#### What to work on
Rewrite all the records, swapping "given word" for "listed word" and keeping everything else as it is. Omit the pictures.

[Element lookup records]
===============

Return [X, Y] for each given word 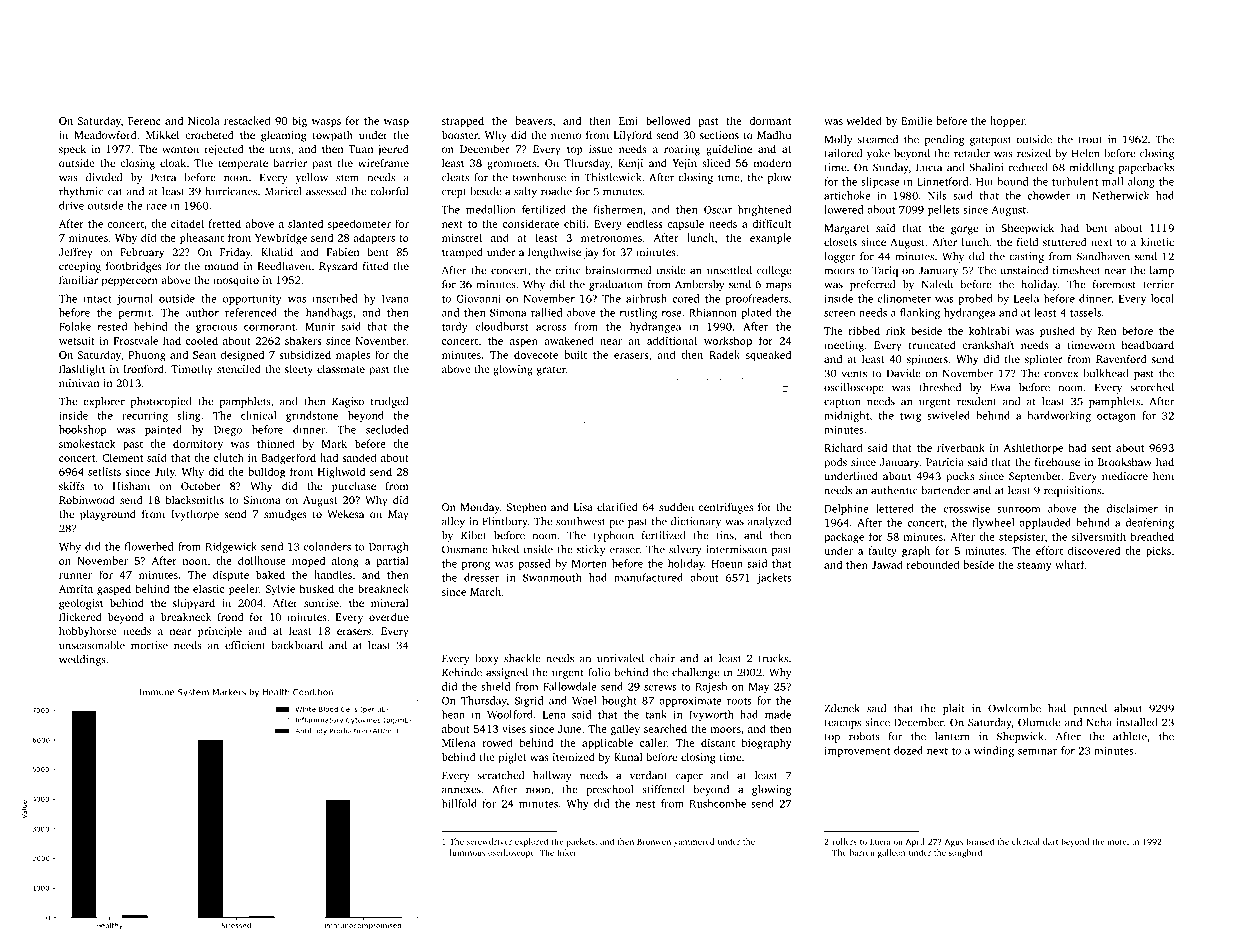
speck [72, 150]
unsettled [729, 270]
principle [220, 632]
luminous [467, 852]
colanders [327, 546]
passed [534, 564]
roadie [556, 191]
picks [1158, 551]
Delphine [846, 509]
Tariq [885, 271]
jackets [774, 578]
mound [222, 266]
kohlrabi [989, 330]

===============

#### Result of this task
Return [X, Y] for each listed word 
speck [72, 150]
unsettled [729, 270]
principle [220, 632]
luminous [467, 852]
colanders [327, 546]
passed [534, 564]
roadie [556, 191]
picks [1158, 551]
Delphine [846, 509]
Tariq [885, 271]
jackets [774, 578]
mound [222, 266]
kohlrabi [989, 330]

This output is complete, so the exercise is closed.